### Given entries
--------------------------------

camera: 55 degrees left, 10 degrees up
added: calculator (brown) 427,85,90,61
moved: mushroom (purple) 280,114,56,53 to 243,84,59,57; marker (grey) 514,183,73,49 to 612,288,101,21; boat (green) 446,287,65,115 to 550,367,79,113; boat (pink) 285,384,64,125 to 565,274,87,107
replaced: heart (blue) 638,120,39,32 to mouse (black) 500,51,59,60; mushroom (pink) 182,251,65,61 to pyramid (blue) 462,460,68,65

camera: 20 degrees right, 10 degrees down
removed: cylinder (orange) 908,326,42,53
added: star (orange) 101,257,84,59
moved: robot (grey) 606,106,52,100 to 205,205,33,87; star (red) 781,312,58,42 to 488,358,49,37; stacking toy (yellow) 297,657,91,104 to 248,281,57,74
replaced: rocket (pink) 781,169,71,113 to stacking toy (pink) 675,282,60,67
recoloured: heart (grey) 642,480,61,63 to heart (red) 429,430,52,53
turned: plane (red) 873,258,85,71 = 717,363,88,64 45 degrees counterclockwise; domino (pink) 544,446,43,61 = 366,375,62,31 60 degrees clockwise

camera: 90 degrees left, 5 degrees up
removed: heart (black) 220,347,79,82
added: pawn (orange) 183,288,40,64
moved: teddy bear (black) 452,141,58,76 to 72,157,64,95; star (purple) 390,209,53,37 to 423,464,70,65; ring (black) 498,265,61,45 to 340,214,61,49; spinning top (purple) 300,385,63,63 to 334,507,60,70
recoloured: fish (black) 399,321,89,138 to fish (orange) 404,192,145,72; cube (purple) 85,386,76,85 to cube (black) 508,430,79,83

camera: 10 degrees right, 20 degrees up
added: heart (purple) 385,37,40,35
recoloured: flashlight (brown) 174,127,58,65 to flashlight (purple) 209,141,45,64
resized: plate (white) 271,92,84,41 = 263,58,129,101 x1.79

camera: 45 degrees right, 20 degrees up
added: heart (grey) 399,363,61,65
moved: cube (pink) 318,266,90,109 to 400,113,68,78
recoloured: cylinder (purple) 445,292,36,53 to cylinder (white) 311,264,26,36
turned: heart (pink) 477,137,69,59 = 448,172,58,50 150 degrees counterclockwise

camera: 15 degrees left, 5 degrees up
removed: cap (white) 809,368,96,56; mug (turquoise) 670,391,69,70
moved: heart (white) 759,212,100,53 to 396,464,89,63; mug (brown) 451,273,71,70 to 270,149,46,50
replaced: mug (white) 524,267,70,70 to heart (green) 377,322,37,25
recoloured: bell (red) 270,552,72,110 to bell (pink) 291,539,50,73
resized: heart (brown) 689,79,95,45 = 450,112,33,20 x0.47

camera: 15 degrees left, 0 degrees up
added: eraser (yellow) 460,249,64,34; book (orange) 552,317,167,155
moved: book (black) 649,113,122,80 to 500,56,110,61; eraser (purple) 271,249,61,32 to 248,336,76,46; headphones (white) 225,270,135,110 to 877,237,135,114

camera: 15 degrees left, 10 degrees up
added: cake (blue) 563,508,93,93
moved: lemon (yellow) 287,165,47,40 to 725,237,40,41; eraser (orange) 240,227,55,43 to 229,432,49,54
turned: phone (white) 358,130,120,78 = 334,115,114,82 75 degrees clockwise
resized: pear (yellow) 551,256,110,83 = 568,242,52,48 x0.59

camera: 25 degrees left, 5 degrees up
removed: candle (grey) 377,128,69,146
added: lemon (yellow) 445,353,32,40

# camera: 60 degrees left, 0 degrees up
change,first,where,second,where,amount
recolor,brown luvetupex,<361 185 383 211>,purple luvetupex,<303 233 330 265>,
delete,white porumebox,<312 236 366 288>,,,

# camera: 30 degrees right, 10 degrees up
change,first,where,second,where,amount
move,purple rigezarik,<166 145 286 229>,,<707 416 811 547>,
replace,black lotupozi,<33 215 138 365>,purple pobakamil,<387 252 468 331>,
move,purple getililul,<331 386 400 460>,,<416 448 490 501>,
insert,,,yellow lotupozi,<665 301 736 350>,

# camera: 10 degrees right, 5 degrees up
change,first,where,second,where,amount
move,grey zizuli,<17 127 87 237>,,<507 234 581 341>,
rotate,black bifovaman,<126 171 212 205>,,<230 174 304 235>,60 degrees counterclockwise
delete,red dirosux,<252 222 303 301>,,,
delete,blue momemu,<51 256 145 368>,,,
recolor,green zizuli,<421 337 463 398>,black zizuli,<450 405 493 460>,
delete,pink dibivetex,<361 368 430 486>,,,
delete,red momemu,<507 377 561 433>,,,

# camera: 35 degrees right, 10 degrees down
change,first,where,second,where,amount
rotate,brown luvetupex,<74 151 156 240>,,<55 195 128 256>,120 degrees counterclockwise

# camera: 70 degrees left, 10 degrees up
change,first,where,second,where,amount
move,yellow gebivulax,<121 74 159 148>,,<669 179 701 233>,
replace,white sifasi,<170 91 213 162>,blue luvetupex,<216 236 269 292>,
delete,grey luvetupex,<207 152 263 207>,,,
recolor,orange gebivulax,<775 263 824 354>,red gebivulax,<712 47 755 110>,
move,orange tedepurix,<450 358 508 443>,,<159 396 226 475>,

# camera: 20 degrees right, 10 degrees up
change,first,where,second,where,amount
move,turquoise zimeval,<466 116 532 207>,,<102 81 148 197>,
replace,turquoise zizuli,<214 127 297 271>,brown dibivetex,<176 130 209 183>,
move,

--------------------------------

### Problem to solve
The reply should contain all of the entries exactly as shown above.

### Output for this exercise
camera: 55 degrees left, 10 degrees up
added: calculator (brown) 427,85,90,61
moved: mushroom (purple) 280,114,56,53 to 243,84,59,57; marker (grey) 514,183,73,49 to 612,288,101,21; boat (green) 446,287,65,115 to 550,367,79,113; boat (pink) 285,384,64,125 to 565,274,87,107
replaced: heart (blue) 638,120,39,32 to mouse (black) 500,51,59,60; mushroom (pink) 182,251,65,61 to pyramid (blue) 462,460,68,65

camera: 20 degrees right, 10 degrees down
removed: cylinder (orange) 908,326,42,53
added: star (orange) 101,257,84,59
moved: robot (grey) 606,106,52,100 to 205,205,33,87; star (red) 781,312,58,42 to 488,358,49,37; stacking toy (yellow) 297,657,91,104 to 248,281,57,74
replaced: rocket (pink) 781,169,71,113 to stacking toy (pink) 675,282,60,67
recoloured: heart (grey) 642,480,61,63 to heart (red) 429,430,52,53
turned: plane (red) 873,258,85,71 = 717,363,88,64 45 degrees counterclockwise; domino (pink) 544,446,43,61 = 366,375,62,31 60 degrees clockwise

camera: 90 degrees left, 5 degrees up
removed: heart (black) 220,347,79,82
added: pawn (orange) 183,288,40,64
moved: teddy bear (black) 452,141,58,76 to 72,157,64,95; star (purple) 390,209,53,37 to 423,464,70,65; ring (black) 498,265,61,45 to 340,214,61,49; spinning top (purple) 300,385,63,63 to 334,507,60,70
recoloured: fish (black) 399,321,89,138 to fish (orange) 404,192,145,72; cube (purple) 85,386,76,85 to cube (black) 508,430,79,83

camera: 10 degrees right, 20 degrees up
added: heart (purple) 385,37,40,35
recoloured: flashlight (brown) 174,127,58,65 to flashlight (purple) 209,141,45,64
resized: plate (white) 271,92,84,41 = 263,58,129,101 x1.79

camera: 45 degrees right, 20 degrees up
added: heart (grey) 399,363,61,65
moved: cube (pink) 318,266,90,109 to 400,113,68,78
recoloured: cylinder (purple) 445,292,36,53 to cylinder (white) 311,264,26,36
turned: heart (pink) 477,137,69,59 = 448,172,58,50 150 degrees counterclockwise

camera: 15 degrees left, 5 degrees up
removed: cap (white) 809,368,96,56; mug (turquoise) 670,391,69,70
moved: heart (white) 759,212,100,53 to 396,464,89,63; mug (brown) 451,273,71,70 to 270,149,46,50
replaced: mug (white) 524,267,70,70 to heart (green) 377,322,37,25
recoloured: bell (red) 270,552,72,110 to bell (pink) 291,539,50,73
resized: heart (brown) 689,79,95,45 = 450,112,33,20 x0.47

camera: 15 degrees left, 0 degrees up
added: eraser (yellow) 460,249,64,34; book (orange) 552,317,167,155
moved: book (black) 649,113,122,80 to 500,56,110,61; eraser (purple) 271,249,61,32 to 248,336,76,46; headphones (white) 225,270,135,110 to 877,237,135,114

camera: 15 degrees left, 10 degrees up
added: cake (blue) 563,508,93,93
moved: lemon (yellow) 287,165,47,40 to 725,237,40,41; eraser (orange) 240,227,55,43 to 229,432,49,54
turned: phone (white) 358,130,120,78 = 334,115,114,82 75 degrees clockwise
resized: pear (yellow) 551,256,110,83 = 568,242,52,48 x0.59

camera: 25 degrees left, 5 degrees up
removed: candle (grey) 377,128,69,146
added: lemon (yellow) 445,353,32,40

# camera: 60 degrees left, 0 degrees up
change,first,where,second,where,amount
recolor,brown luvetupex,<361 185 383 211>,purple luvetupex,<303 233 330 265>,
delete,white porumebox,<312 236 366 288>,,,

# camera: 30 degrees right, 10 degrees up
change,first,where,second,where,amount
move,purple rigezarik,<166 145 286 229>,,<707 416 811 547>,
replace,black lotupozi,<33 215 138 365>,purple pobakamil,<387 252 468 331>,
move,purple getililul,<331 386 400 460>,,<416 448 490 501>,
insert,,,yellow lotupozi,<665 301 736 350>,

# camera: 10 degrees right, 5 degrees up
change,first,where,second,where,amount
move,grey zizuli,<17 127 87 237>,,<507 234 581 341>,
rotate,black bifovaman,<126 171 212 205>,,<230 174 304 235>,60 degrees counterclockwise
delete,red dirosux,<252 222 303 301>,,,
delete,blue momemu,<51 256 145 368>,,,
recolor,green zizuli,<421 337 463 398>,black zizuli,<450 405 493 460>,
delete,pink dibivetex,<361 368 430 486>,,,
delete,red momemu,<507 377 561 433>,,,

# camera: 35 degrees right, 10 degrees down
change,first,where,second,where,amount
rotate,brown luvetupex,<74 151 156 240>,,<55 195 128 256>,120 degrees counterclockwise

# camera: 70 degrees left, 10 degrees up
change,first,where,second,where,amount
move,yellow gebivulax,<121 74 159 148>,,<669 179 701 233>,
replace,white sifasi,<170 91 213 162>,blue luvetupex,<216 236 269 292>,
delete,grey luvetupex,<207 152 263 207>,,,
recolor,orange gebivulax,<775 263 824 354>,red gebivulax,<712 47 755 110>,
move,orange tedepurix,<450 358 508 443>,,<159 396 226 475>,

# camera: 20 degrees right, 10 degrees up
change,first,where,second,where,amount
move,turquoise zimeval,<466 116 532 207>,,<102 81 148 197>,
replace,turquoise zizuli,<214 127 297 271>,brown dibivetex,<176 130 209 183>,
move,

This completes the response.